[Source records]
>>>>>

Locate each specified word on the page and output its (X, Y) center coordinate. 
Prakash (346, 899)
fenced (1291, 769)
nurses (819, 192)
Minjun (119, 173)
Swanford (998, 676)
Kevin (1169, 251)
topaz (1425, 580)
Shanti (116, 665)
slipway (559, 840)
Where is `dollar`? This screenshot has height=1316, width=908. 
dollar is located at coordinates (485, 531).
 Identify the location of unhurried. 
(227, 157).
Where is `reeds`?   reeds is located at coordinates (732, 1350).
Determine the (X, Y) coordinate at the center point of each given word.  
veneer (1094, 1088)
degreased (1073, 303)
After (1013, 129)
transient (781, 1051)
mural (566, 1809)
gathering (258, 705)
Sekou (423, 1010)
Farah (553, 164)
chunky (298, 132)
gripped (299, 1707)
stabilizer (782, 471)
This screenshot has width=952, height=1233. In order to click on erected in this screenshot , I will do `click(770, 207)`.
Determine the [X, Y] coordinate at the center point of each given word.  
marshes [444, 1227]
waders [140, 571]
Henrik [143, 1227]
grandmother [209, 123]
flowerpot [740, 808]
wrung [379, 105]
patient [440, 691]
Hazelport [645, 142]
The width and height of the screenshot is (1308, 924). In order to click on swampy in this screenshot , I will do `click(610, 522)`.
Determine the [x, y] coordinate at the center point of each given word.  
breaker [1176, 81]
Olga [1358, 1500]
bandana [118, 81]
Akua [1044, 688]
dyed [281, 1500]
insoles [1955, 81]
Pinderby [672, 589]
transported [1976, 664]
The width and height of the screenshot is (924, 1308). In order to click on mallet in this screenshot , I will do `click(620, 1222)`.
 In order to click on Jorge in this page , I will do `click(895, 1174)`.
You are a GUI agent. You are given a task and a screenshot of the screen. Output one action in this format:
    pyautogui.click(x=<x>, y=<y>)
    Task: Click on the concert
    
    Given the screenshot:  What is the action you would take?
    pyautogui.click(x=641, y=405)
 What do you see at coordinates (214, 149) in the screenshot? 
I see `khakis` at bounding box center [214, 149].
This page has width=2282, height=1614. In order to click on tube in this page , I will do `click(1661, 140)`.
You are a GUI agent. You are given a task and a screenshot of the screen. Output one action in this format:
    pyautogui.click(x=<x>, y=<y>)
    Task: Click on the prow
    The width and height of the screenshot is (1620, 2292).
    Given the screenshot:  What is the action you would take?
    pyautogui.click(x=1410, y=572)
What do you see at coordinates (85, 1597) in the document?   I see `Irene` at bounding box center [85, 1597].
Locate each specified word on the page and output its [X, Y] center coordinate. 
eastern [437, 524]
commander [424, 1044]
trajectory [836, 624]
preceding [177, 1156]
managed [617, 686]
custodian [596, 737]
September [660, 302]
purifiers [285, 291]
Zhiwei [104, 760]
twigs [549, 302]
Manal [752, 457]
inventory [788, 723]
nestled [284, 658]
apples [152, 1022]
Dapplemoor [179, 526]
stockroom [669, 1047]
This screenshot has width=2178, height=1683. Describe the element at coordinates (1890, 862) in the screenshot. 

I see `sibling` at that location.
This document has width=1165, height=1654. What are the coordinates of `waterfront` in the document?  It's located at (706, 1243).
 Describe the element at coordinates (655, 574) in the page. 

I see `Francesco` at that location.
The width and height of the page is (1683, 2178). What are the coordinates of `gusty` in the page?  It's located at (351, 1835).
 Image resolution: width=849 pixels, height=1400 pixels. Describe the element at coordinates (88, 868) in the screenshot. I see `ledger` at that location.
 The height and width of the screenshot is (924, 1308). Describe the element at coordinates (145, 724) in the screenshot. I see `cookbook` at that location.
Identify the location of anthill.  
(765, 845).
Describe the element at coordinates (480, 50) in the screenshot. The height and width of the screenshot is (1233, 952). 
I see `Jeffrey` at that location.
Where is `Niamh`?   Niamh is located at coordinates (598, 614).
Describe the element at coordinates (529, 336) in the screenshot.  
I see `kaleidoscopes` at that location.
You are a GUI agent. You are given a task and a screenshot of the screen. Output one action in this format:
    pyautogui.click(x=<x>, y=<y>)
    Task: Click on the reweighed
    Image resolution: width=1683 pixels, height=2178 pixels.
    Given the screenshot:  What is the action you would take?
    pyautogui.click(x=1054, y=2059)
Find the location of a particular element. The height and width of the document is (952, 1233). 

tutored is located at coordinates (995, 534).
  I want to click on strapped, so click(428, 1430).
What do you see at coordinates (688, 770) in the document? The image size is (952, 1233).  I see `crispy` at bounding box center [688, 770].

<<<<<

# TASK PROMPT
Rewrite all of the data above, swapping "center point" for "midpoint" and leaving every other part unchanged.

# EXPECTED ANSWER
Locate each specified word on the page and output its (X, Y) center coordinate. 
Prakash (346, 899)
fenced (1291, 769)
nurses (819, 192)
Minjun (119, 173)
Swanford (998, 676)
Kevin (1169, 251)
topaz (1425, 580)
Shanti (116, 665)
slipway (559, 840)
Where is `dollar`? This screenshot has height=1316, width=908. 
dollar is located at coordinates (485, 531).
 Identify the location of unhurried. 
(227, 157).
Where is `reeds`?   reeds is located at coordinates (732, 1350).
Determine the (X, Y) coordinate at the midpoint of each given word.  
veneer (1094, 1088)
degreased (1073, 303)
After (1013, 129)
transient (781, 1051)
mural (566, 1809)
gathering (258, 705)
Sekou (423, 1010)
Farah (553, 164)
chunky (298, 132)
gripped (299, 1707)
stabilizer (782, 471)
This screenshot has width=952, height=1233. In order to click on erected in this screenshot , I will do `click(770, 207)`.
Determine the [X, Y] coordinate at the midpoint of each given word.  
marshes [444, 1227]
waders [140, 571]
Henrik [143, 1227]
grandmother [209, 123]
flowerpot [740, 808]
wrung [379, 105]
patient [440, 691]
Hazelport [645, 142]
The width and height of the screenshot is (1308, 924). In order to click on swampy in this screenshot , I will do `click(610, 522)`.
Determine the [x, y] coordinate at the midpoint of each given word.  
breaker [1176, 81]
Olga [1358, 1500]
bandana [118, 81]
Akua [1044, 688]
dyed [281, 1500]
insoles [1955, 81]
Pinderby [672, 589]
transported [1976, 664]
The width and height of the screenshot is (924, 1308). In order to click on mallet in this screenshot , I will do `click(620, 1222)`.
 In order to click on Jorge in this page , I will do `click(895, 1174)`.
You are a GUI agent. You are given a task and a screenshot of the screen. Output one action in this format:
    pyautogui.click(x=<x>, y=<y>)
    Task: Click on the concert
    
    Given the screenshot:  What is the action you would take?
    pyautogui.click(x=641, y=405)
 What do you see at coordinates (214, 149) in the screenshot? 
I see `khakis` at bounding box center [214, 149].
This page has width=2282, height=1614. In order to click on tube in this page , I will do `click(1661, 140)`.
You are a GUI agent. You are given a task and a screenshot of the screen. Output one action in this format:
    pyautogui.click(x=<x>, y=<y>)
    Task: Click on the prow
    The width and height of the screenshot is (1620, 2292).
    Given the screenshot:  What is the action you would take?
    pyautogui.click(x=1410, y=572)
What do you see at coordinates (85, 1597) in the document?   I see `Irene` at bounding box center [85, 1597].
Locate each specified word on the page and output its [X, Y] center coordinate. 
eastern [437, 524]
commander [424, 1044]
trajectory [836, 624]
preceding [177, 1156]
managed [617, 686]
custodian [596, 737]
September [660, 302]
purifiers [285, 291]
Zhiwei [104, 760]
twigs [549, 302]
Manal [752, 457]
inventory [788, 723]
nestled [284, 658]
apples [152, 1022]
Dapplemoor [179, 526]
stockroom [669, 1047]
This screenshot has width=2178, height=1683. Describe the element at coordinates (1890, 862) in the screenshot. 

I see `sibling` at that location.
This document has width=1165, height=1654. What are the coordinates of `waterfront` in the document?  It's located at (706, 1243).
 Describe the element at coordinates (655, 574) in the page. 

I see `Francesco` at that location.
The width and height of the page is (1683, 2178). What are the coordinates of `gusty` in the page?  It's located at (351, 1835).
 Image resolution: width=849 pixels, height=1400 pixels. Describe the element at coordinates (88, 868) in the screenshot. I see `ledger` at that location.
 The height and width of the screenshot is (924, 1308). Describe the element at coordinates (145, 724) in the screenshot. I see `cookbook` at that location.
Identify the location of anthill.  
(765, 845).
Describe the element at coordinates (480, 50) in the screenshot. The height and width of the screenshot is (1233, 952). 
I see `Jeffrey` at that location.
Where is `Niamh`?   Niamh is located at coordinates (598, 614).
Describe the element at coordinates (529, 336) in the screenshot.  
I see `kaleidoscopes` at that location.
You are a GUI agent. You are given a task and a screenshot of the screen. Output one action in this format:
    pyautogui.click(x=<x>, y=<y>)
    Task: Click on the reweighed
    Image resolution: width=1683 pixels, height=2178 pixels.
    Given the screenshot:  What is the action you would take?
    pyautogui.click(x=1054, y=2059)
Find the location of a particular element. The height and width of the document is (952, 1233). 

tutored is located at coordinates (995, 534).
  I want to click on strapped, so click(428, 1430).
What do you see at coordinates (688, 770) in the document? The image size is (952, 1233).  I see `crispy` at bounding box center [688, 770].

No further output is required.